**Dataset records**
* * * *

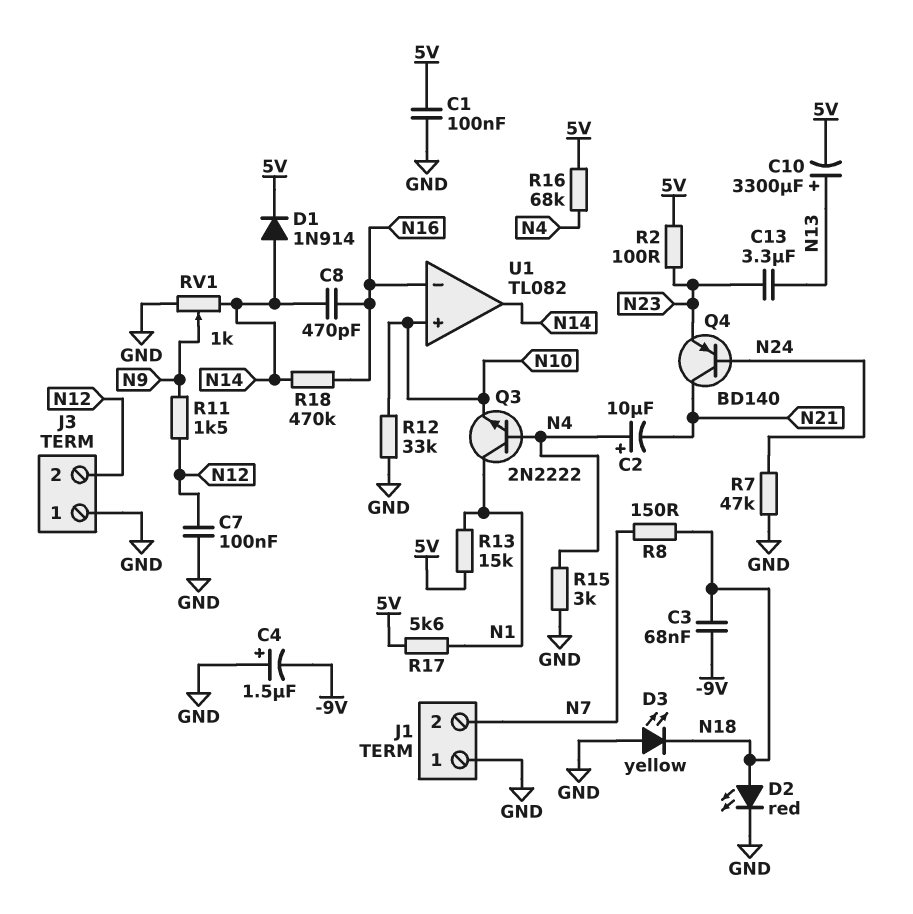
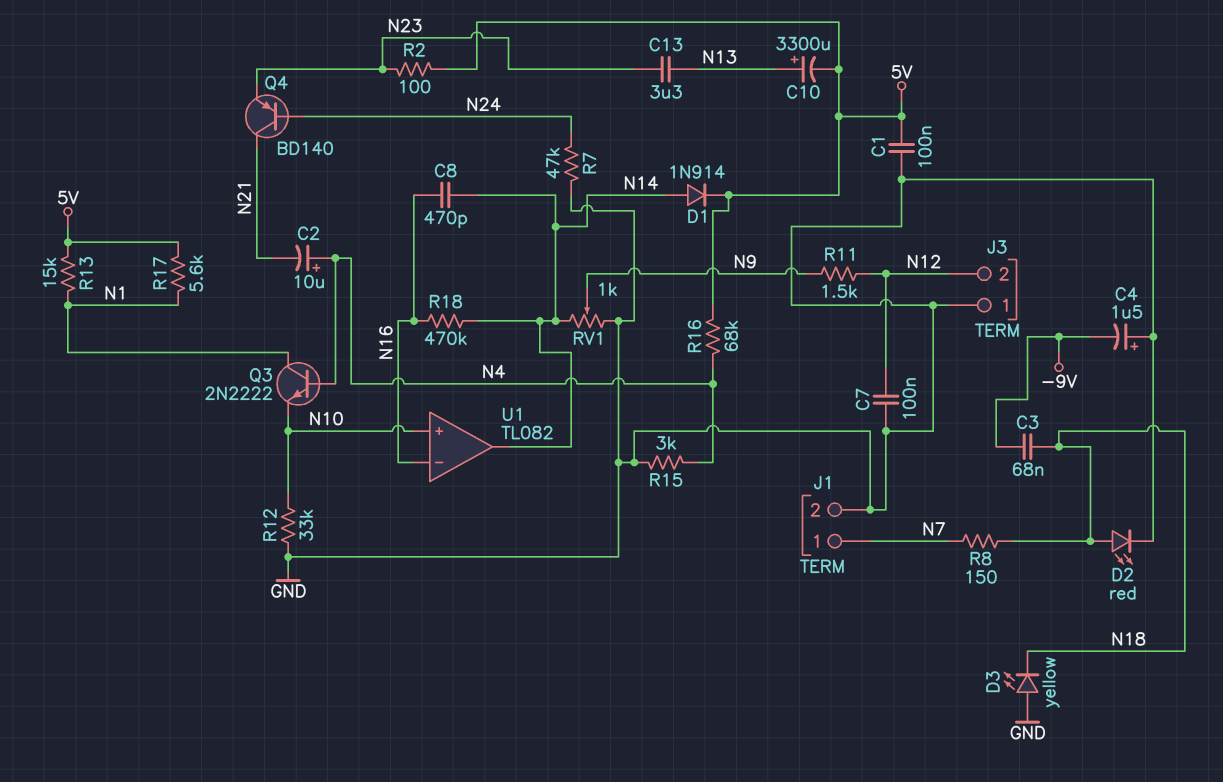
J1 pin 1: GND -> N7
J1 pin 2: N7 -> GND

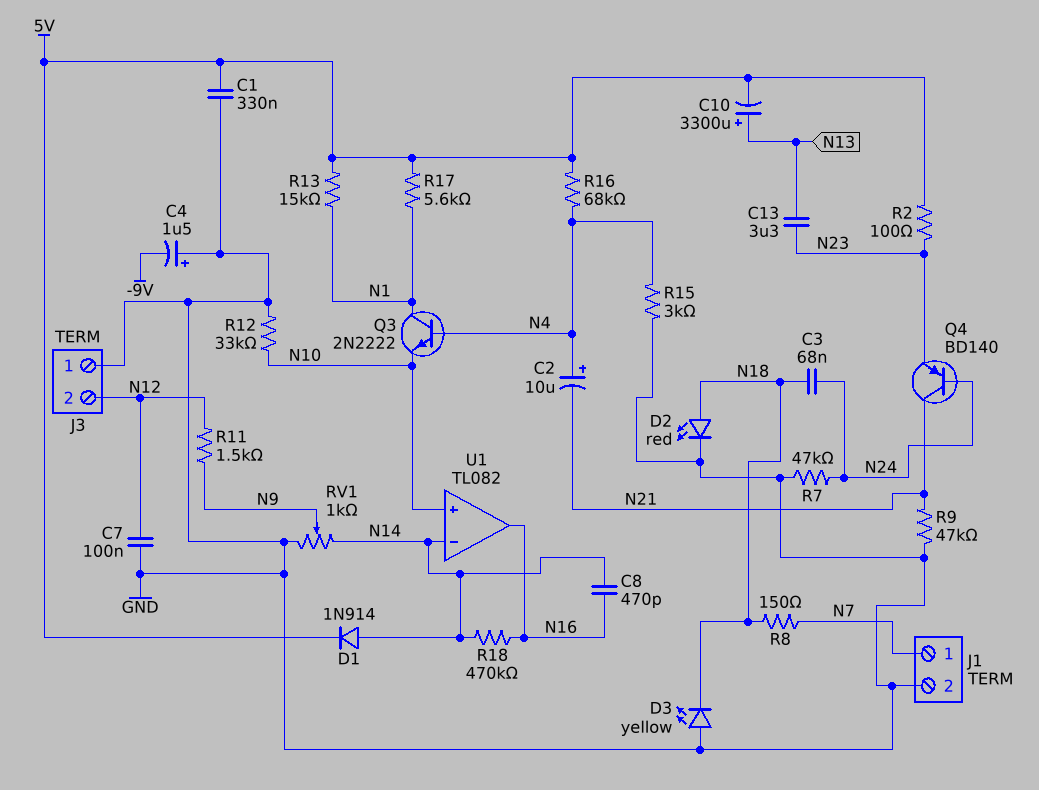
C1: 100nF (5V, GND) -> 330nF (5V, GND)
C3: 68nF (-9V, N18) -> 68nF (N18, N24)
R9: none -> 47k (GND, N21)
U1 pin in-: N16 -> N14
U1 pin out: N14 -> N16

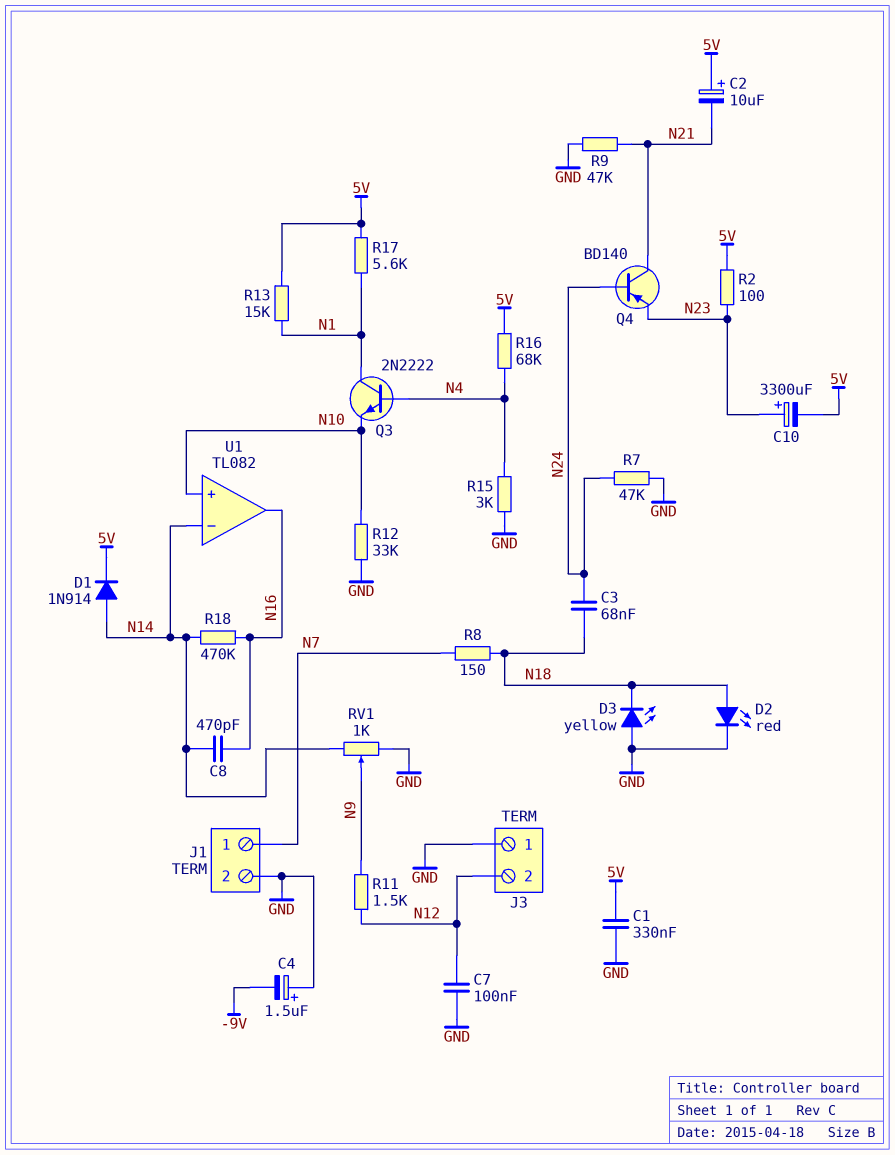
C2: 10uF (plus N4, minus N21) -> 10uF (plus 5V, minus N21)
C10: 3300uF (plus N13, minus 5V) -> 3300uF (plus N23, minus 5V)
C13: 3.3uF (N13, N23) -> none

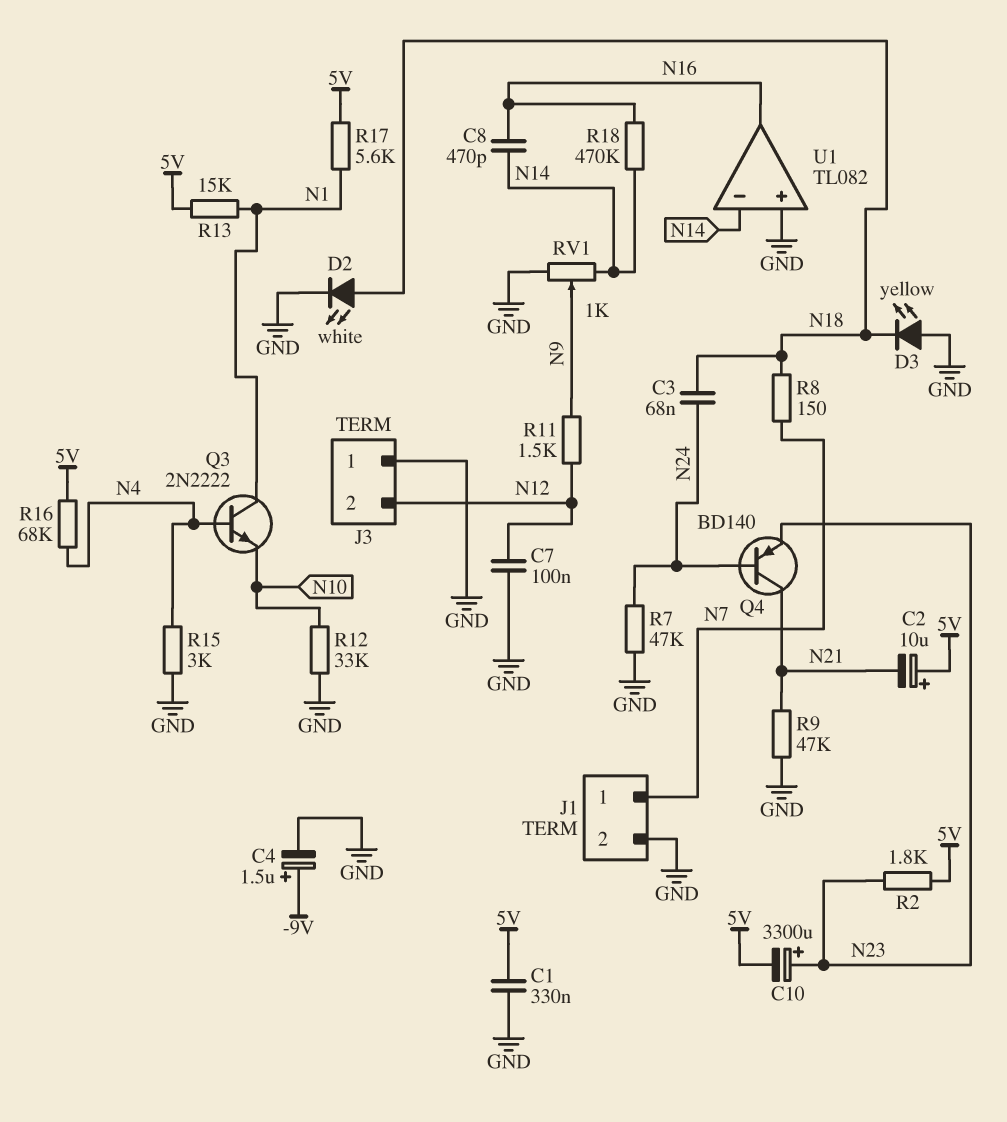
C4: 1.5uF (plus GND, minus -9V) -> 1.5uF (plus -9V, minus GND)
D1: diode 1N914 (A N14, K 5V) -> none
D2: LED red (A N18, K GND) -> LED white (A N18, K GND)
R2: 100 (5V, N23) -> 1.8k (5V, N23)
U1 pin in+: N10 -> GND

* * * *

**Task to carry out**
If a line in the material contains "minus", show it.

**Output for this exercise**
C2: 10uF (plus N4, minus N21) -> 10uF (plus 5V, minus N21)
C10: 3300uF (plus N13, minus 5V) -> 3300uF (plus N23, minus 5V)
C4: 1.5uF (plus GND, minus -9V) -> 1.5uF (plus -9V, minus GND)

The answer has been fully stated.